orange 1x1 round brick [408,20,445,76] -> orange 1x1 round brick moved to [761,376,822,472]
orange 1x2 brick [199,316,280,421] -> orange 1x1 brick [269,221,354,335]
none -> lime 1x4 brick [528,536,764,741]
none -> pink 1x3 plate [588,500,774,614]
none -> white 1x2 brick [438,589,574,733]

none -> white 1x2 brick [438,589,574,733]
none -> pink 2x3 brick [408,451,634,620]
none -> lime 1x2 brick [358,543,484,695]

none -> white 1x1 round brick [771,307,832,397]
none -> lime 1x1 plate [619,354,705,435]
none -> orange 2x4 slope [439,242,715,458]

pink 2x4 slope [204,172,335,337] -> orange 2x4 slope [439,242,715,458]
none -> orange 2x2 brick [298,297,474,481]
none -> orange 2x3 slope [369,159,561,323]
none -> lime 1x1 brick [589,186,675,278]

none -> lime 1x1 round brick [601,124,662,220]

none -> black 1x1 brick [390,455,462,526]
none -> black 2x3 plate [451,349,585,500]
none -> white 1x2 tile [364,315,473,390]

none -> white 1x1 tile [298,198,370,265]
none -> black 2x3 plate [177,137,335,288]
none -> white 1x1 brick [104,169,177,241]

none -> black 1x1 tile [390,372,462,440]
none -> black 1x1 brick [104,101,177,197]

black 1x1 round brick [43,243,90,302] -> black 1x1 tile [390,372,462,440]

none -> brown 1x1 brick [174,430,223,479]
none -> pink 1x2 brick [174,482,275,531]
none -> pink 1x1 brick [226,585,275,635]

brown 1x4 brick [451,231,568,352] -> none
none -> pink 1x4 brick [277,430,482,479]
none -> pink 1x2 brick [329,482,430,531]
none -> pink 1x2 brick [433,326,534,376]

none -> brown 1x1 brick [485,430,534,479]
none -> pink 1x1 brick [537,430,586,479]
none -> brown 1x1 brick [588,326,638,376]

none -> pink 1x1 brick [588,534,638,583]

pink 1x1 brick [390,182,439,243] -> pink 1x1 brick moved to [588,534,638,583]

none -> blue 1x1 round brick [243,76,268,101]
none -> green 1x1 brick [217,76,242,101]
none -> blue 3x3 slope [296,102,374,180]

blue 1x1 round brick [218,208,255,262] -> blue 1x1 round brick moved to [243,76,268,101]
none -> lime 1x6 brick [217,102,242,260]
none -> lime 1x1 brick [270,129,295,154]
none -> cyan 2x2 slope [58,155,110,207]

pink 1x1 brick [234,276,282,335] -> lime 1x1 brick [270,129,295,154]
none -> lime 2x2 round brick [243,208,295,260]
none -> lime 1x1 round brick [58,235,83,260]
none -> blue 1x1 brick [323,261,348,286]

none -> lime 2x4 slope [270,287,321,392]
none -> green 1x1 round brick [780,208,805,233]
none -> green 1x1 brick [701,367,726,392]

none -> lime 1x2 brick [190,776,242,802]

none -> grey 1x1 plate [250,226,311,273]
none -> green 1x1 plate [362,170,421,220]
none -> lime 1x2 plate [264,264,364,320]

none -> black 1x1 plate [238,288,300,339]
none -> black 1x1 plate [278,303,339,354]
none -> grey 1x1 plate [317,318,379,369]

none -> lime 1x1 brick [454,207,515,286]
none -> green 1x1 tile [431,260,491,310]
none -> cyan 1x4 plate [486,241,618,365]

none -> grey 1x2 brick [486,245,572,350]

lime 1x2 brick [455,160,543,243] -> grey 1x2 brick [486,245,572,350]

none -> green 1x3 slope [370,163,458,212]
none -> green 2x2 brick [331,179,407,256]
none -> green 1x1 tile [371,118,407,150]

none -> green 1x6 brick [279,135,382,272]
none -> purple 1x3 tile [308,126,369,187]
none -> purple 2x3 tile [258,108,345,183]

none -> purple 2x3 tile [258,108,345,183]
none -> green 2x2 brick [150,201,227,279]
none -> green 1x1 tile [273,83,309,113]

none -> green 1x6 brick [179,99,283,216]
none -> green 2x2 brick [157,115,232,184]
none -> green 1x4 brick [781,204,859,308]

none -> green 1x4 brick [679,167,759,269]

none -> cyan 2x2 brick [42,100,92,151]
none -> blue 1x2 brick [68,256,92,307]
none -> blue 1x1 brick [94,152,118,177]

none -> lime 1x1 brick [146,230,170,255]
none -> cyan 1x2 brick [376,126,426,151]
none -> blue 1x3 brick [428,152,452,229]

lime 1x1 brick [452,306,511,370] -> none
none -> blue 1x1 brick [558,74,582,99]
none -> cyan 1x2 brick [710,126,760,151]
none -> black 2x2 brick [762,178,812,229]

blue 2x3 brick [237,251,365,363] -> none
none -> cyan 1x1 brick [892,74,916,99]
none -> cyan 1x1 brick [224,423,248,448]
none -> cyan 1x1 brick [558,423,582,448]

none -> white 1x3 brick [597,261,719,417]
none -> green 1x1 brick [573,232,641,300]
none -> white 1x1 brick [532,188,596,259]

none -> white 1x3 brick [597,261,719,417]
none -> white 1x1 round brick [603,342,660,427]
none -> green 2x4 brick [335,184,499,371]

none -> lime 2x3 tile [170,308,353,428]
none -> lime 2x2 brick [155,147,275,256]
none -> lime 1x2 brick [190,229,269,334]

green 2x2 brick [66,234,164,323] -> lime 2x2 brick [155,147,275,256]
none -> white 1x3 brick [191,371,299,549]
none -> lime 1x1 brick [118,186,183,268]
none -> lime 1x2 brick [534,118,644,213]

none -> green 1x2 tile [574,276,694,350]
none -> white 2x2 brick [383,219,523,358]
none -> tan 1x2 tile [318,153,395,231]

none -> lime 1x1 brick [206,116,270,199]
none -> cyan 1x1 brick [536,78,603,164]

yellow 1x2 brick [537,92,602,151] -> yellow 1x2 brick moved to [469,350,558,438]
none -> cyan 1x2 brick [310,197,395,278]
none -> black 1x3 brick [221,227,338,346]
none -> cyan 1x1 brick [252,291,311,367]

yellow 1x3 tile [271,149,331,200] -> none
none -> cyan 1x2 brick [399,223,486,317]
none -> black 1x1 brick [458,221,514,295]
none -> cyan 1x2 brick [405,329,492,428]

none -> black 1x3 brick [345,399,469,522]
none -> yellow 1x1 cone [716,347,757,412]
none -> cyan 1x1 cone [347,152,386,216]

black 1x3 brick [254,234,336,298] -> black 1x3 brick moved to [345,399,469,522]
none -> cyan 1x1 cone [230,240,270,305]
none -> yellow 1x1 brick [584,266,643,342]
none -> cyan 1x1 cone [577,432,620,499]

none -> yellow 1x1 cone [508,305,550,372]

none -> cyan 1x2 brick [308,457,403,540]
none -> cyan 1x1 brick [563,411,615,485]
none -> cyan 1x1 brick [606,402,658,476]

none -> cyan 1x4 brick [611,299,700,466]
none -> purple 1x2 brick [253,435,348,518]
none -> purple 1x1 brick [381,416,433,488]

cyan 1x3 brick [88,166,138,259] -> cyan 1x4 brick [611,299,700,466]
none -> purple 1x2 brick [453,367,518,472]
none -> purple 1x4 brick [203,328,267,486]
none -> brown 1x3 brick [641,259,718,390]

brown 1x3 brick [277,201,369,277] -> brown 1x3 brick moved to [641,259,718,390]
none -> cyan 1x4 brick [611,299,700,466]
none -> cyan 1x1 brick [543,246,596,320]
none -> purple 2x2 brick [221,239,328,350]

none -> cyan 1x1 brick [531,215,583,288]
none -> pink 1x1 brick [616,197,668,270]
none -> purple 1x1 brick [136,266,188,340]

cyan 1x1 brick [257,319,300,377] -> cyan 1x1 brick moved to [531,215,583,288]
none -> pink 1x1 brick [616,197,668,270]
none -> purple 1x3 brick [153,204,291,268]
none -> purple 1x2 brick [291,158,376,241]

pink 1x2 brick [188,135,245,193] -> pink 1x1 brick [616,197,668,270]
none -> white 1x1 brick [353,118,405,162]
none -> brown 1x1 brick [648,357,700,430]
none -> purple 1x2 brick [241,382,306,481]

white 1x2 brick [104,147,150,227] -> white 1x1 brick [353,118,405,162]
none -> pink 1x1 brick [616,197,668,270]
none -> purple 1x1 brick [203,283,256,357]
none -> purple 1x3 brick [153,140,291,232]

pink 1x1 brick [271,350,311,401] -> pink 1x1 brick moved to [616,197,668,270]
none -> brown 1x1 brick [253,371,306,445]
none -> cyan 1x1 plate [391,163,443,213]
------------------------------------------------
About this task: Transcribe exactly, please, the lines from the one with "none -> purple 1x2 brick [241,382,306,481]" to the last line of the entries above, ends included.

Response:
none -> purple 1x2 brick [241,382,306,481]

white 1x2 brick [104,147,150,227] -> white 1x1 brick [353,118,405,162]
none -> pink 1x1 brick [616,197,668,270]
none -> purple 1x1 brick [203,283,256,357]
none -> purple 1x3 brick [153,140,291,232]

pink 1x1 brick [271,350,311,401] -> pink 1x1 brick moved to [616,197,668,270]
none -> brown 1x1 brick [253,371,306,445]
none -> cyan 1x1 plate [391,163,443,213]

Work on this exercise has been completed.